Description of the task: Rewrite the part of the material that opens with the line containing "Find the location of a particular element. unoccupied position" and closes with the line containing "You are a photographer trying to capture a" as a numbered list of only those lines, with blank lines and pictures left out.

Supplied material:

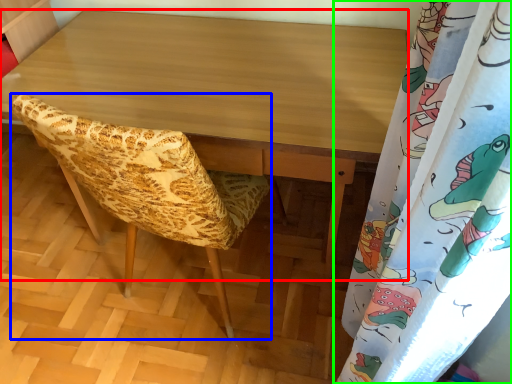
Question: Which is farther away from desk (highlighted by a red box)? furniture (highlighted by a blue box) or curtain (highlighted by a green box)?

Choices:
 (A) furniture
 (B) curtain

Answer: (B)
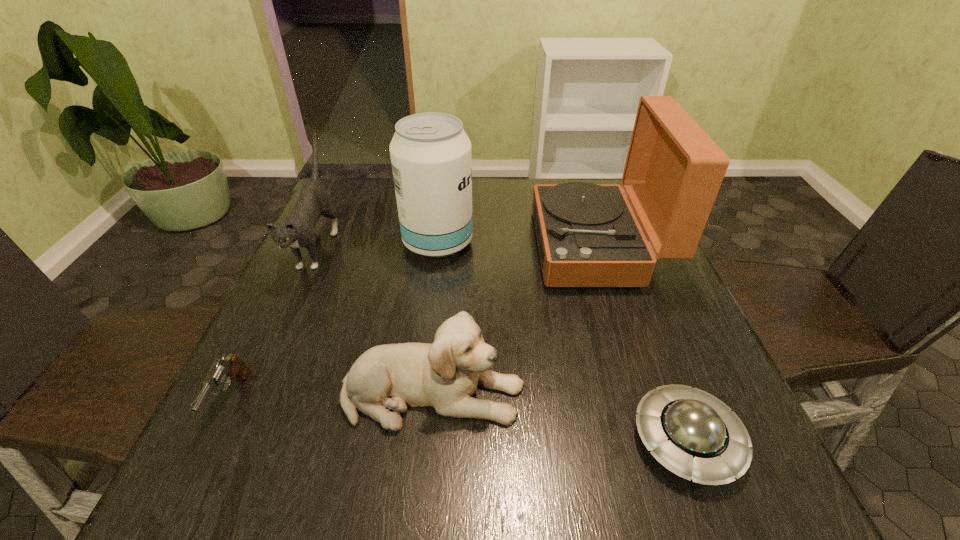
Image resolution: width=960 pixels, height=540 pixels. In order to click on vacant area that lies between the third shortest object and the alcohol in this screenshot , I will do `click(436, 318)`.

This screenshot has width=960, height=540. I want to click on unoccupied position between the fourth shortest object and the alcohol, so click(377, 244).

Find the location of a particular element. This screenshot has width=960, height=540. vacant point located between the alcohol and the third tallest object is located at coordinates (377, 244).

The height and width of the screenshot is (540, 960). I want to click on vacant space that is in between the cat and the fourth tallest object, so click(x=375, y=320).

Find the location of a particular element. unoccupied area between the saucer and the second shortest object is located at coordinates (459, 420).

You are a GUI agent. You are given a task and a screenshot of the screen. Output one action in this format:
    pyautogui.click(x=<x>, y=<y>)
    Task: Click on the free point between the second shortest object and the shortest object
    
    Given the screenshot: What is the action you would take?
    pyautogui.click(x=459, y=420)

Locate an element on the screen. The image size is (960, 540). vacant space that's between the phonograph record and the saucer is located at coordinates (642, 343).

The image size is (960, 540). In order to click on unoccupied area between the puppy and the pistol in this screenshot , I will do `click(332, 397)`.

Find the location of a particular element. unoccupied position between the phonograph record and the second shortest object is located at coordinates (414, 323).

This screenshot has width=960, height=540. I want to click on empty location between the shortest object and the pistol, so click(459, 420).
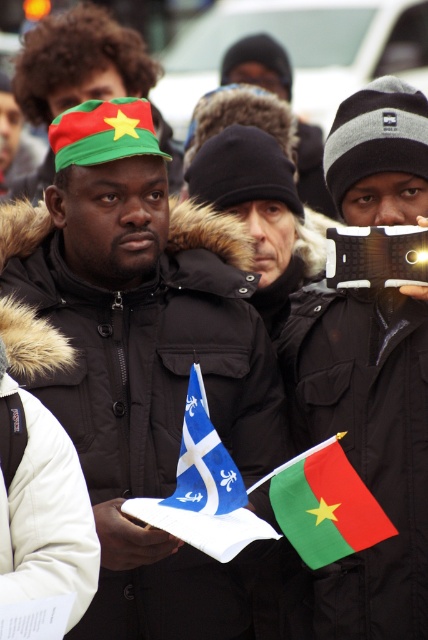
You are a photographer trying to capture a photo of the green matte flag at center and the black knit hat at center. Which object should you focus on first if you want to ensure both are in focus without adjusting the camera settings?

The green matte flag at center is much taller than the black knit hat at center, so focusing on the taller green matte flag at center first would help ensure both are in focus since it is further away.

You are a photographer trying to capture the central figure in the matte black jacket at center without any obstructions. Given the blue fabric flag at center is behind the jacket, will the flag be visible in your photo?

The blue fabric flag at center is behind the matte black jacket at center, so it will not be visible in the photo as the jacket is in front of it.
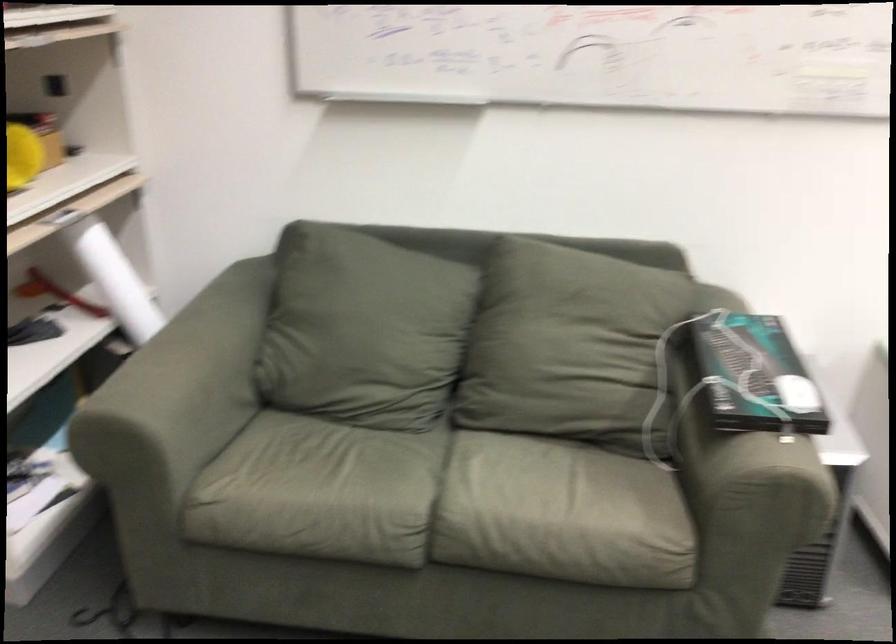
* * *
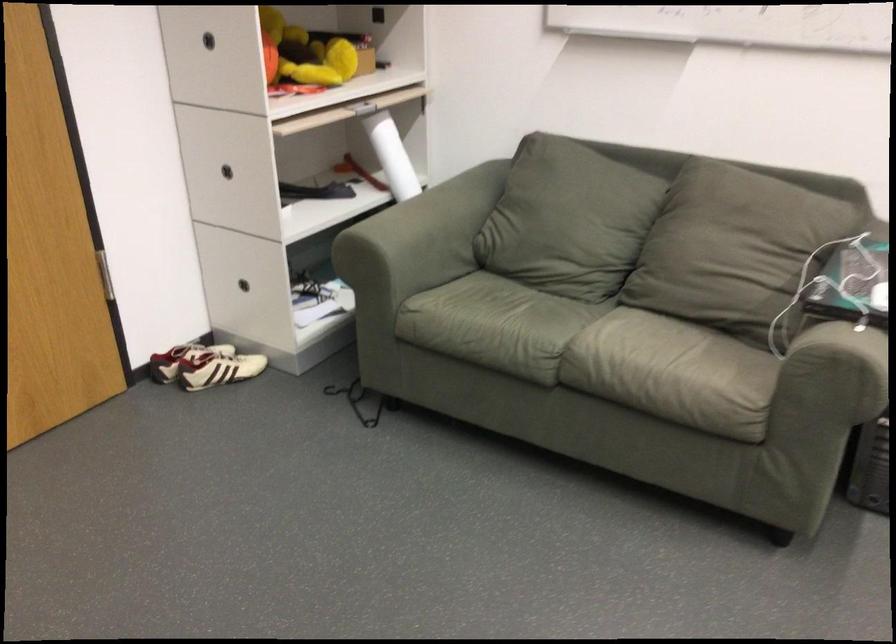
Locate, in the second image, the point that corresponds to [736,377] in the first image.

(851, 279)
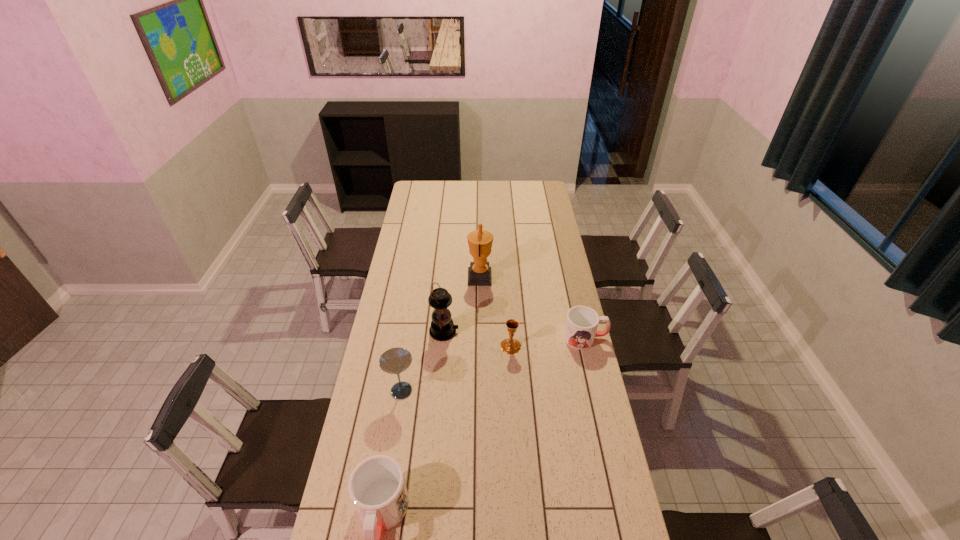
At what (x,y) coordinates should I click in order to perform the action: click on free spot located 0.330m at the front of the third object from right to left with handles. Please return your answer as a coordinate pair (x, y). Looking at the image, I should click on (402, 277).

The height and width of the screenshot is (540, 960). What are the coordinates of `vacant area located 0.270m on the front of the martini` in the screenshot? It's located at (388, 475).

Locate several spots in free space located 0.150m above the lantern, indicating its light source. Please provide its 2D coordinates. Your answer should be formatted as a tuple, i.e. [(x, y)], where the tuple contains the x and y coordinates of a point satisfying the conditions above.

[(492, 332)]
==
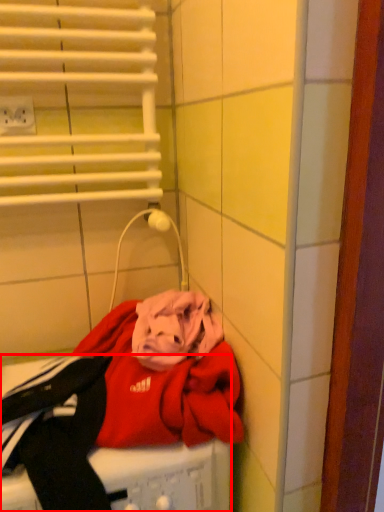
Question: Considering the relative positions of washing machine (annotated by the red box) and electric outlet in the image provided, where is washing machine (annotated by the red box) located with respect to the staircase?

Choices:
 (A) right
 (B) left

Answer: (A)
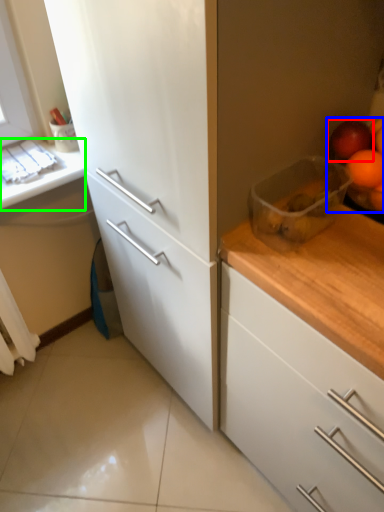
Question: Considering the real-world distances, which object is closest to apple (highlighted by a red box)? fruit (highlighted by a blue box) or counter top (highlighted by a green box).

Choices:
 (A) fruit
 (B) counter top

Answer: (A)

Solution to the exercise:
1. Find the location of a particular element. unoccupied position between the phonograph record and the second shortest object is located at coordinates (414, 323).
2. This screenshot has width=960, height=540. I want to click on empty location between the shortest object and the pistol, so click(459, 420).
3. You are a photographer trying to capture a photo of the green matte flag at center and the black knit hat at center. Which object should you focus on first if you want to ensure both are in focus without adjusting the camera settings?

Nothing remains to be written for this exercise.